**Work task**
Of the records that follow, copy only the lines from the line containing "C4: none -> 33uF (plus VA, minus 0V)" to the line containing "V1: AC 120V (0V, LINE) -> AC 10mV (0V, LINE)", both included, exactly as written.

**Records**
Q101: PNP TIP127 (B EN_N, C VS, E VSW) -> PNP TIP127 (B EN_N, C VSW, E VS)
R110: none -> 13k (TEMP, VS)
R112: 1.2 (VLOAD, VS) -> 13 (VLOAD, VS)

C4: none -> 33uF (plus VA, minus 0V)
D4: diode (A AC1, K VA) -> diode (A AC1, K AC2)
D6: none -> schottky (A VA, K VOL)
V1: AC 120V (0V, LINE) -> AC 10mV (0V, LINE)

...

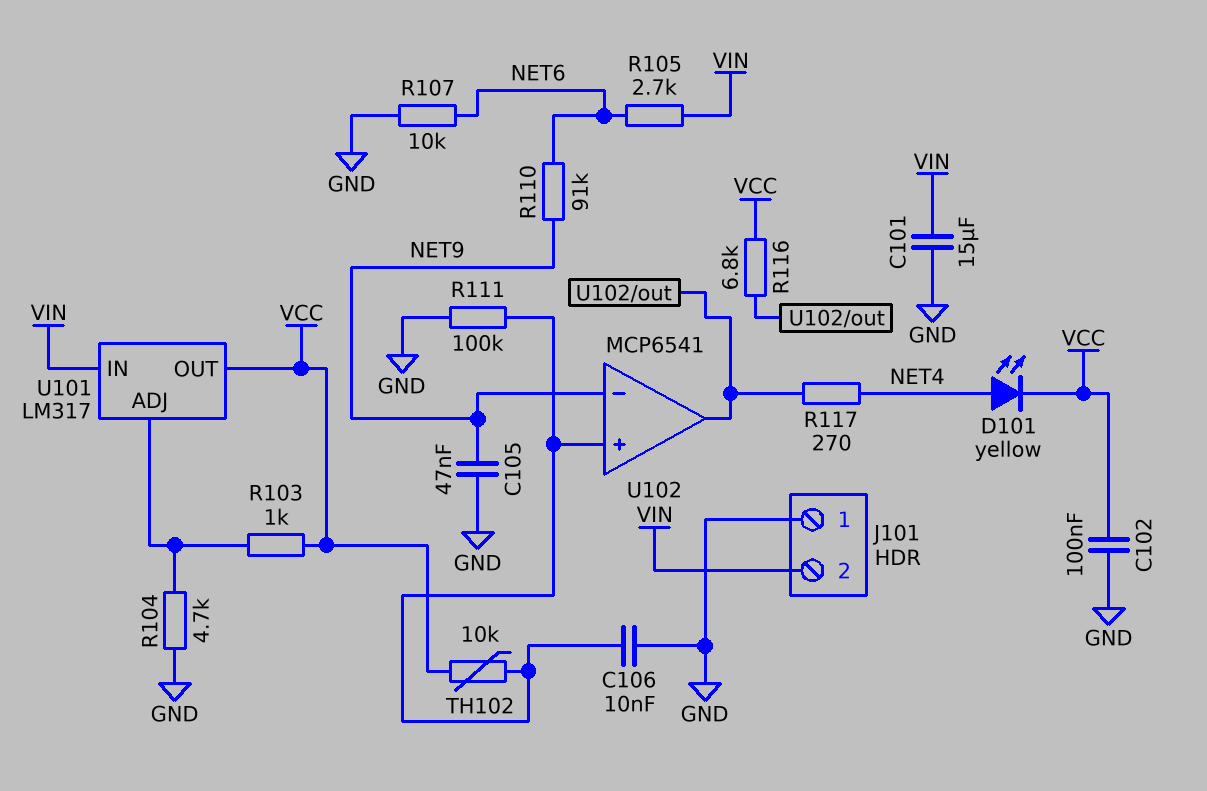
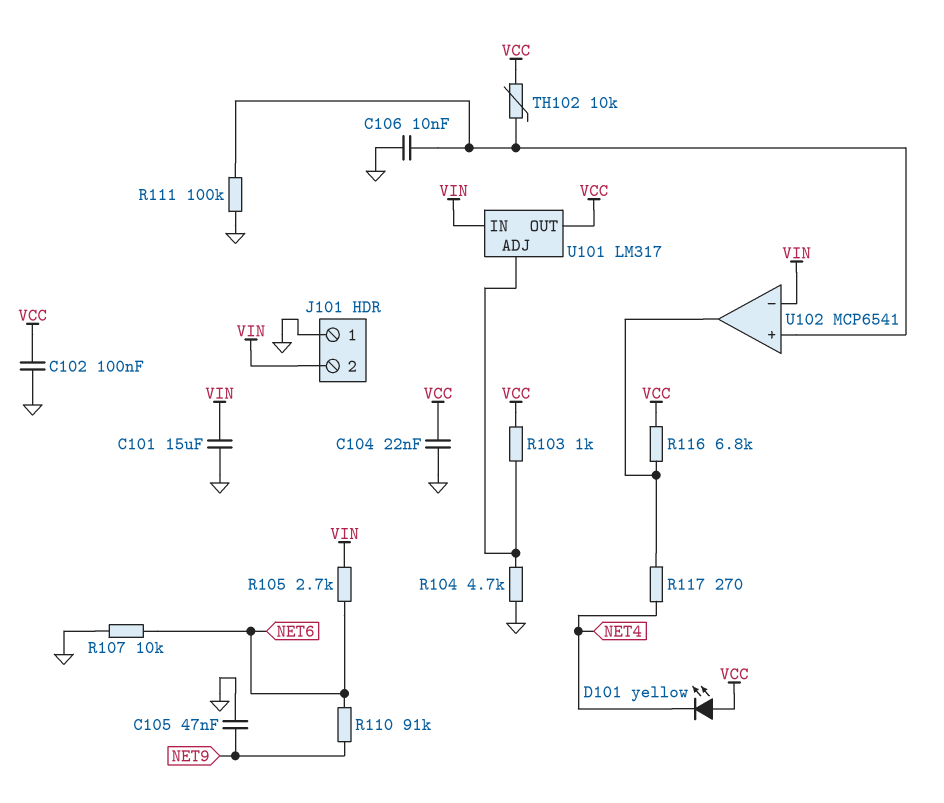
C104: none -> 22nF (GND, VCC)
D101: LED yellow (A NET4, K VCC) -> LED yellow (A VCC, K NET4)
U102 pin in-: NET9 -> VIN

**Solution to the problem**
C4: none -> 33uF (plus VA, minus 0V)
D4: diode (A AC1, K VA) -> diode (A AC1, K AC2)
D6: none -> schottky (A VA, K VOL)
V1: AC 120V (0V, LINE) -> AC 10mV (0V, LINE)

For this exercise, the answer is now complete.